__What is expected__
Pictures are to be left out. Copy exactly, and only, the lines from the start of the entries below to the line with "(459, 463) = (438, 269): red", both included.
◆ ◆ ◆ ◆
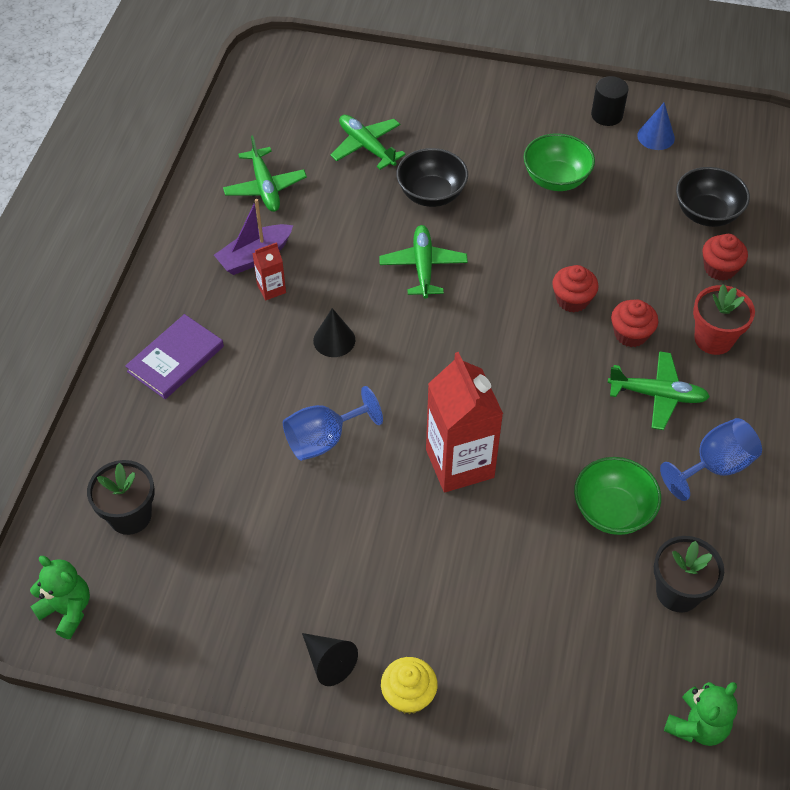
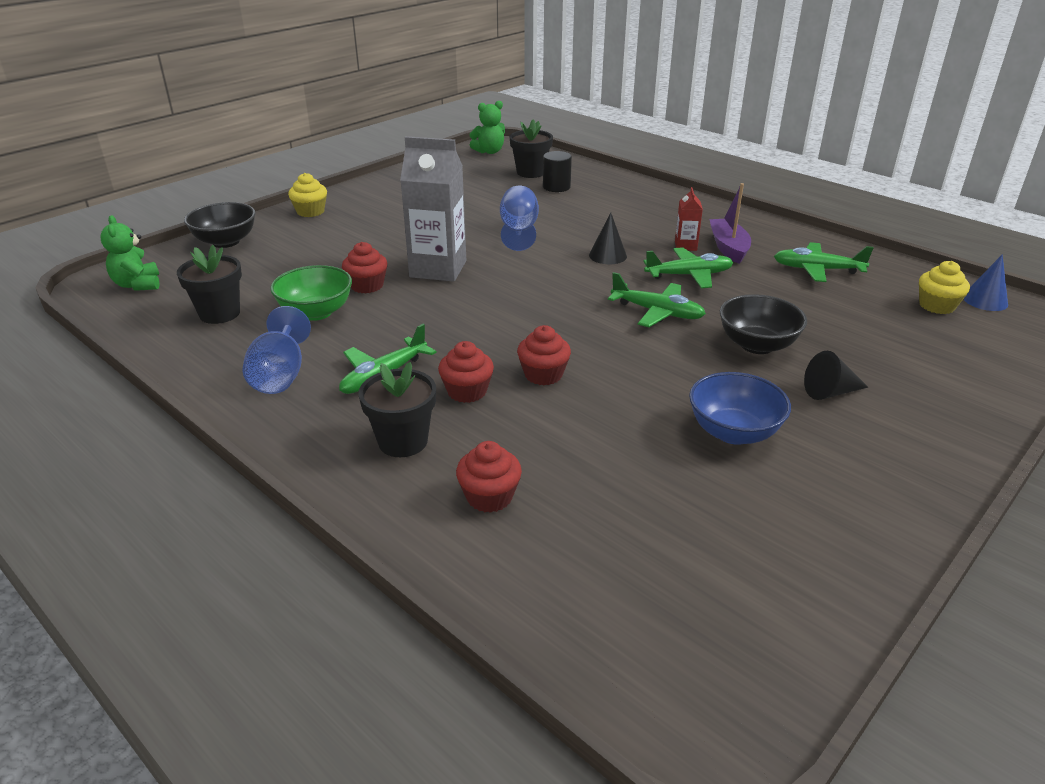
camera: 120 degrees right, 20 degrees down
(176, 359) = (643, 204): purple book -> none
(289, 110) = (936, 306): none -> yellow cupcake
(328, 662) = (363, 198): black cone -> black cone (830, 392)
(366, 146) = (855, 331): green plane -> green plane (689, 275)
(459, 463) = (438, 269): red carton -> grey carton
(536, 503) = (367, 286): none -> red cupcake
(556, 179) = (733, 432): green bowl -> blue bowl
(607, 115) = (846, 529): black cylinder -> black cylinder (556, 187)
(656, 136) = (774, 559): blue cone -> blue cone (985, 300)
(706, 213) = (587, 533): black bowl -> black bowl (225, 242)
(713, 339) = (403, 441): red flower pot -> black flower pot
◆ ◆ ◆ ◆
__Task result__
camera: 120 degrees right, 20 degrees down
(176, 359) = (643, 204): purple book -> none
(289, 110) = (936, 306): none -> yellow cupcake
(328, 662) = (363, 198): black cone -> black cone (830, 392)
(366, 146) = (855, 331): green plane -> green plane (689, 275)
(459, 463) = (438, 269): red carton -> grey carton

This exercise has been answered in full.